The answer should consist solely of the lines from the first one below through the line containing "pure white flashlight [638, 546, 666, 615]", copied exactly.

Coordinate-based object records
Start of Block

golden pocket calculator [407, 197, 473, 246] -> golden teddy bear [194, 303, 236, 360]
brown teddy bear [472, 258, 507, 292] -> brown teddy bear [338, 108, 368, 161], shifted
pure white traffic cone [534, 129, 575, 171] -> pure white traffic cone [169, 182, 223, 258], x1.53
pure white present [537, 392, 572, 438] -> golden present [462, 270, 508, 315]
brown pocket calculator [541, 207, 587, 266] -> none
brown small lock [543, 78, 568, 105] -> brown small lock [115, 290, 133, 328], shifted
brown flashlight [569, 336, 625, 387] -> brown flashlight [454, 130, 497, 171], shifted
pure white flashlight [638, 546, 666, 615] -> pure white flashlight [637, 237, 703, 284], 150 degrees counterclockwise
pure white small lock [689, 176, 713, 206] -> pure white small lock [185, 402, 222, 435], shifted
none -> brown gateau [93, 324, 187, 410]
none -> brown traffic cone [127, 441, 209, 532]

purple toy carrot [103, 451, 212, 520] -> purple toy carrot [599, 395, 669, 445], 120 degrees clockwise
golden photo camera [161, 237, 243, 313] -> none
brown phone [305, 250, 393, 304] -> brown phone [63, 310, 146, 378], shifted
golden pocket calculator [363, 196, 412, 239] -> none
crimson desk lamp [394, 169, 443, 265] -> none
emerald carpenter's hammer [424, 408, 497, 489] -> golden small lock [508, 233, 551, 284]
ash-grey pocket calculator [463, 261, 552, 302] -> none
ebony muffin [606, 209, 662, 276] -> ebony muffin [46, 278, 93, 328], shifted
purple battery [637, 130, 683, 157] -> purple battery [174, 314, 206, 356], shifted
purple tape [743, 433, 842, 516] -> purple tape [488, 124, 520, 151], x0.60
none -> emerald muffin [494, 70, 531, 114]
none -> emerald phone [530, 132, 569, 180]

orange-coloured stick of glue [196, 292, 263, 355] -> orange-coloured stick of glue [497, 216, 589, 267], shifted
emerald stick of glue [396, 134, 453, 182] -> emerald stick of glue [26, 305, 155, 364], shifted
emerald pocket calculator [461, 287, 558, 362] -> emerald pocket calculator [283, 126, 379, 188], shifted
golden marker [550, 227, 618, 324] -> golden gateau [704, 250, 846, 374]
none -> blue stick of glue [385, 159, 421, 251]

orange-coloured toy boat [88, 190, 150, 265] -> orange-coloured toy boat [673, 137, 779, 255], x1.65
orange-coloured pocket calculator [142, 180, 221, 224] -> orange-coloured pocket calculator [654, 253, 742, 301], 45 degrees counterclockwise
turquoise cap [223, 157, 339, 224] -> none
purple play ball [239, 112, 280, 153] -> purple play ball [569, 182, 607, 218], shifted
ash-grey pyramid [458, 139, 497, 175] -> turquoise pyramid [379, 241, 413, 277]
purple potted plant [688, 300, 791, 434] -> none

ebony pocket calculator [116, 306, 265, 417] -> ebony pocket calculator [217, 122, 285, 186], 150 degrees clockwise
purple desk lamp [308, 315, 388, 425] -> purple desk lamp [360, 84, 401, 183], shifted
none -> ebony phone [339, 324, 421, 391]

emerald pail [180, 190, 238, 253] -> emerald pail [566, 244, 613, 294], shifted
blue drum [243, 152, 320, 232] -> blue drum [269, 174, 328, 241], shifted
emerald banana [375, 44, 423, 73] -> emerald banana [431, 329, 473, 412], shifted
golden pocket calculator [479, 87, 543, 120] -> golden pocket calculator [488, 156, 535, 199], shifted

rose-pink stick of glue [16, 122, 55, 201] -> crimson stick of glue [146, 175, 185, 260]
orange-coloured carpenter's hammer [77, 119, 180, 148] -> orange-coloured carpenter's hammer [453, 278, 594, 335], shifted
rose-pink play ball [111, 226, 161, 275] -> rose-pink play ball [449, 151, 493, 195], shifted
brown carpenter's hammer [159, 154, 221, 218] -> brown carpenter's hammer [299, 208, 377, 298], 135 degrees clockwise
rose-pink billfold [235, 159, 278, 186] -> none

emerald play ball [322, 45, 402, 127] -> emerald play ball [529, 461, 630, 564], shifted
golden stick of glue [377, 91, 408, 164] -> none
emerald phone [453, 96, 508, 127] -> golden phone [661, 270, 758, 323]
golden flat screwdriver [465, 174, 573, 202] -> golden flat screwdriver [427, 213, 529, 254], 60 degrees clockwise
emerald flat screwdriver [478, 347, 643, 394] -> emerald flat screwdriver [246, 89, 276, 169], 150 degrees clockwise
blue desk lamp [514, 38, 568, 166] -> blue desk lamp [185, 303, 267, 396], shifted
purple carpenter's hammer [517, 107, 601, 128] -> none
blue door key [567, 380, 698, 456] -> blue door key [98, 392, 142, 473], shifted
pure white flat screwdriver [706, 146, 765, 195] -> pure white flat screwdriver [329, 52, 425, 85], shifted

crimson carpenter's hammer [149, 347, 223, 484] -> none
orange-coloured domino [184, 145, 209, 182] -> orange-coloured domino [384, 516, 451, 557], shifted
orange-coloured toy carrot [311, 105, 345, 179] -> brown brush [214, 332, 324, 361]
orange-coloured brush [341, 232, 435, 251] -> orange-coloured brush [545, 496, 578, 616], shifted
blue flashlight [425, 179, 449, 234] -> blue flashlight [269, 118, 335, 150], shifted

End of Block

RESPONSE BELOW ->
golden pocket calculator [407, 197, 473, 246] -> golden teddy bear [194, 303, 236, 360]
brown teddy bear [472, 258, 507, 292] -> brown teddy bear [338, 108, 368, 161], shifted
pure white traffic cone [534, 129, 575, 171] -> pure white traffic cone [169, 182, 223, 258], x1.53
pure white present [537, 392, 572, 438] -> golden present [462, 270, 508, 315]
brown pocket calculator [541, 207, 587, 266] -> none
brown small lock [543, 78, 568, 105] -> brown small lock [115, 290, 133, 328], shifted
brown flashlight [569, 336, 625, 387] -> brown flashlight [454, 130, 497, 171], shifted
pure white flashlight [638, 546, 666, 615] -> pure white flashlight [637, 237, 703, 284], 150 degrees counterclockwise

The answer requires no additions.